→ WORK TASK: Exclude every picture. Output verbatim the lines from the one containing "red jar: 12 -> 10" to the end of the data.

→ RECORDS PROVIDED:
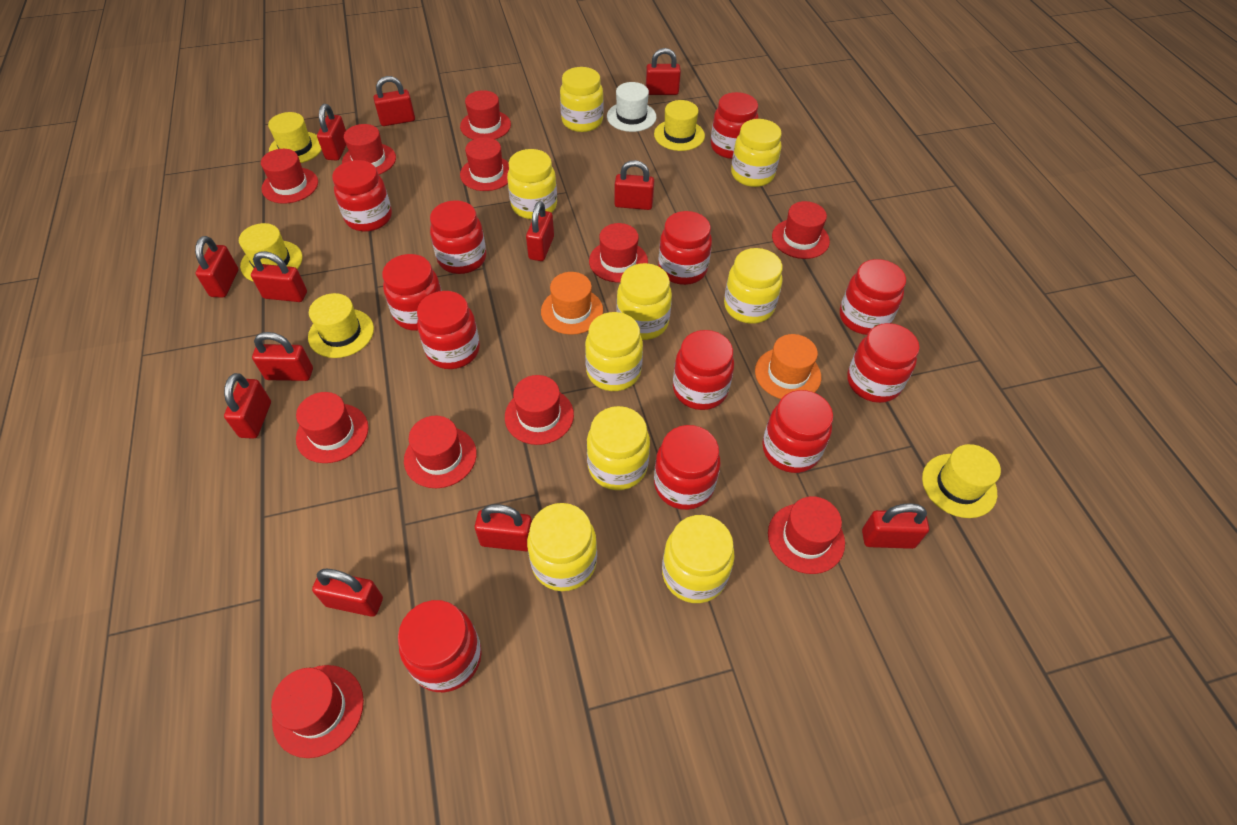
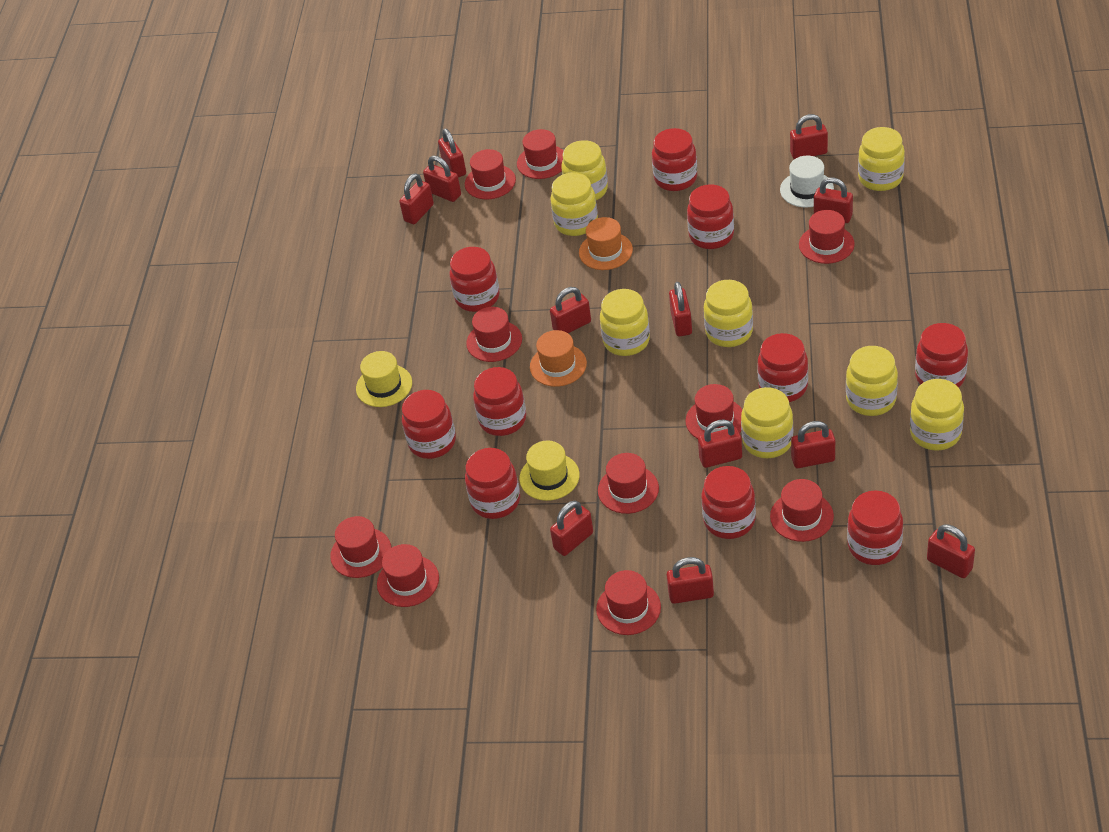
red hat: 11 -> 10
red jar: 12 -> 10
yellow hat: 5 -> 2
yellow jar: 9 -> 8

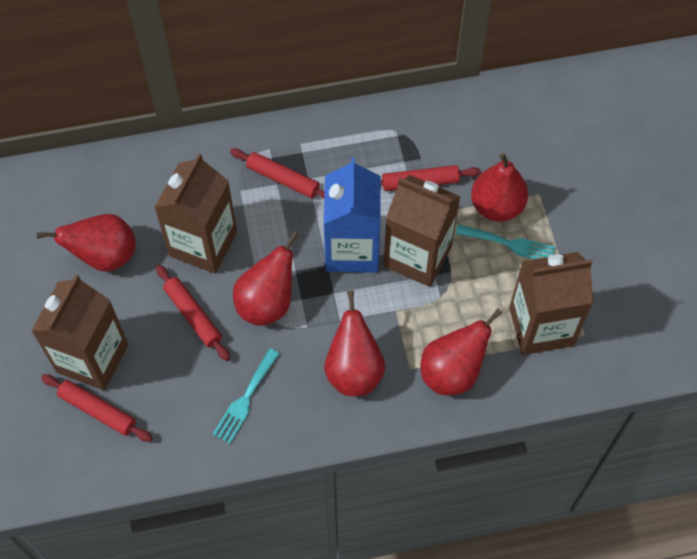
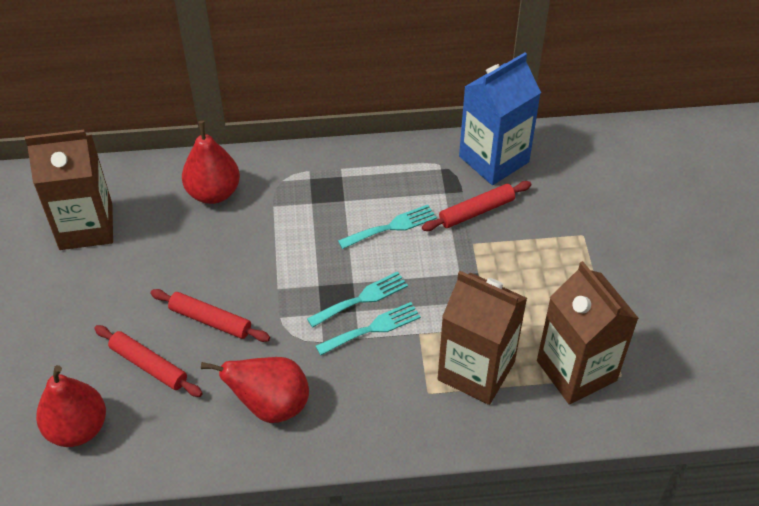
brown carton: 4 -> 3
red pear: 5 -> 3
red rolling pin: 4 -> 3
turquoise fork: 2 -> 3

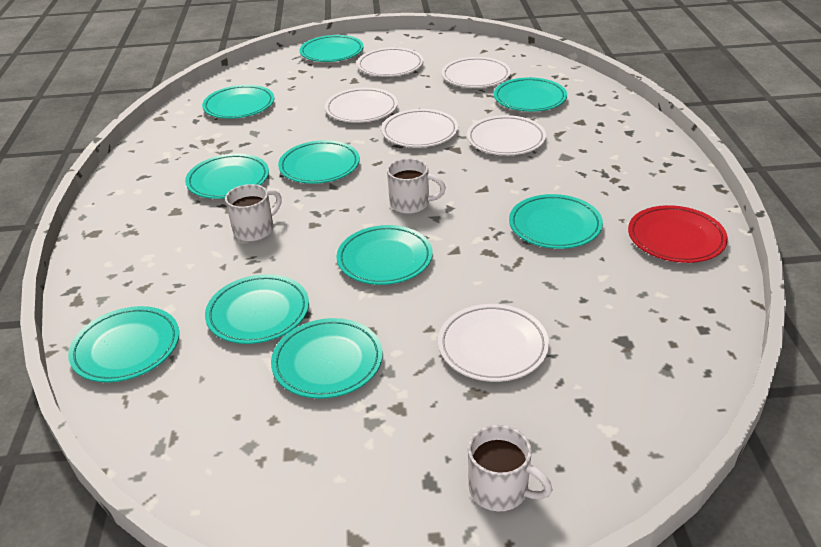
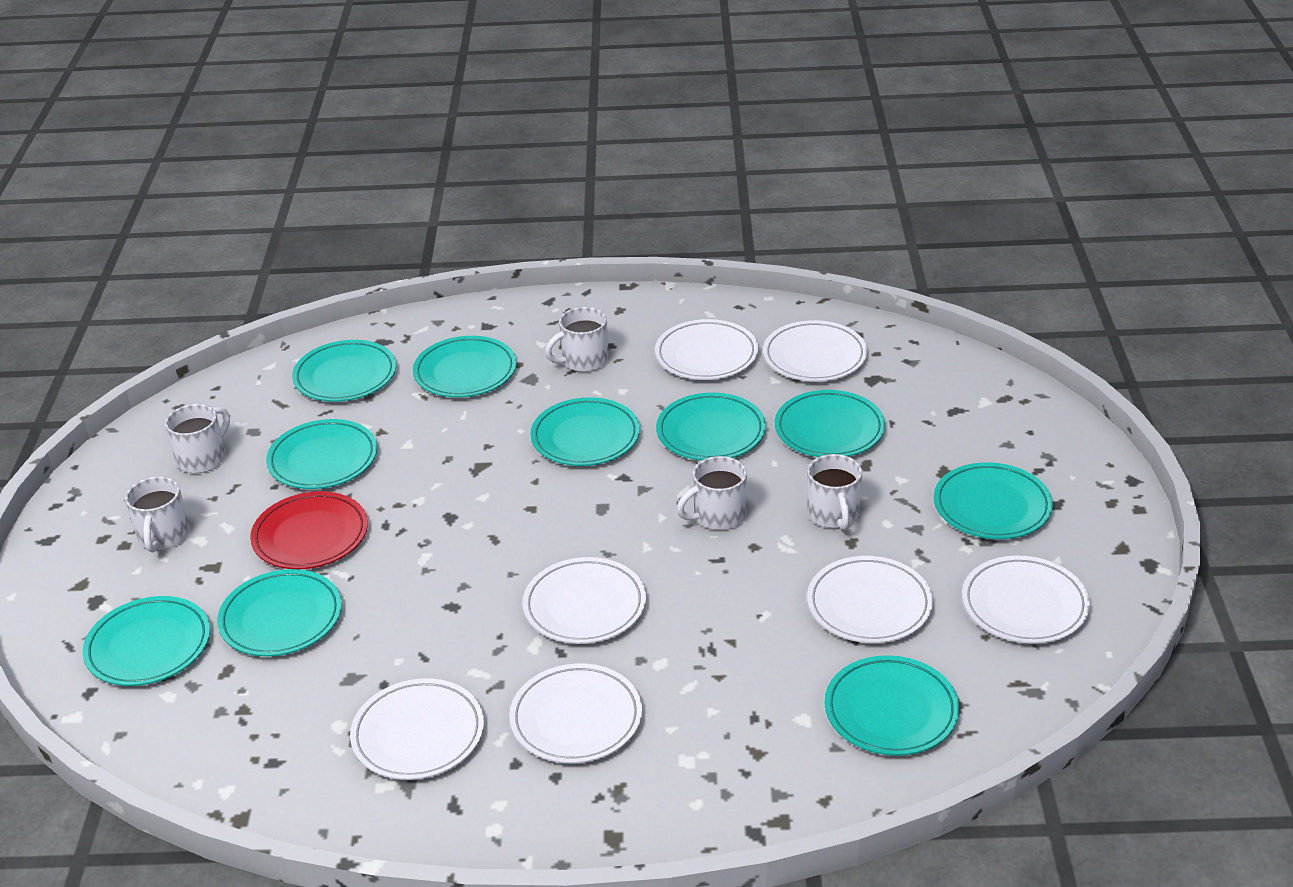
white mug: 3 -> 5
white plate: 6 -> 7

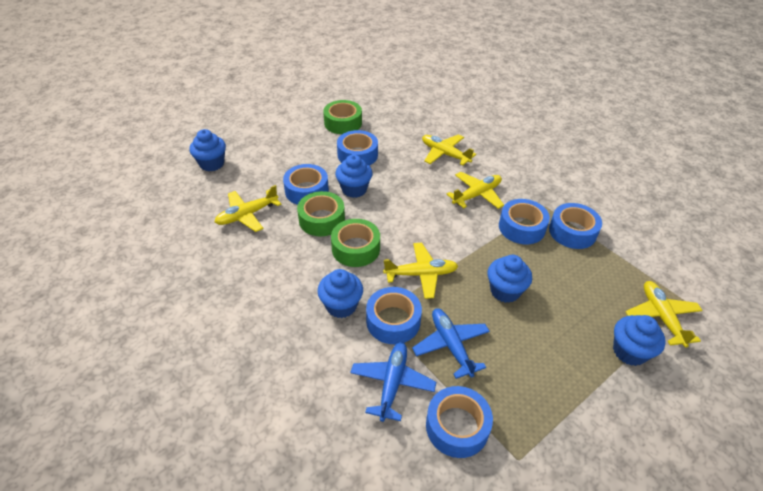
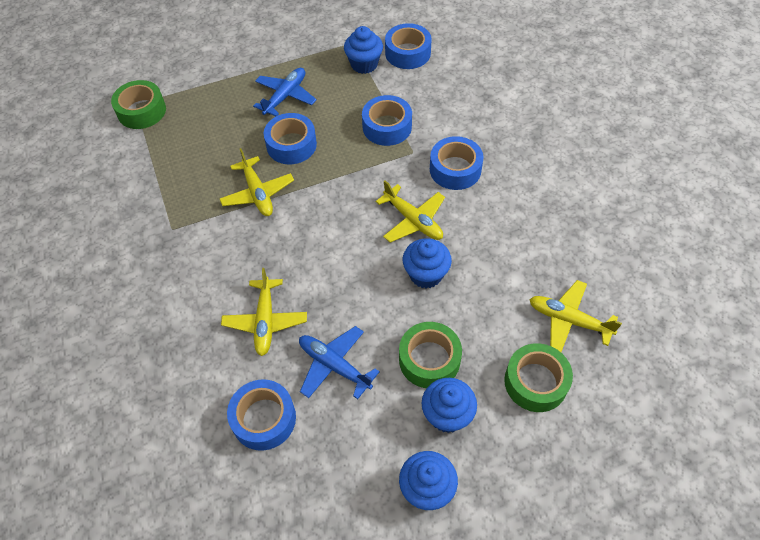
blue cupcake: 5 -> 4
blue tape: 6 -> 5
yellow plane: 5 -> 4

→ EXPECTED ANSWER:
red jar: 12 -> 10
yellow hat: 5 -> 2
yellow jar: 9 -> 8

brown carton: 4 -> 3
red pear: 5 -> 3
red rolling pin: 4 -> 3
turquoise fork: 2 -> 3

white mug: 3 -> 5
white plate: 6 -> 7

blue cupcake: 5 -> 4
blue tape: 6 -> 5
yellow plane: 5 -> 4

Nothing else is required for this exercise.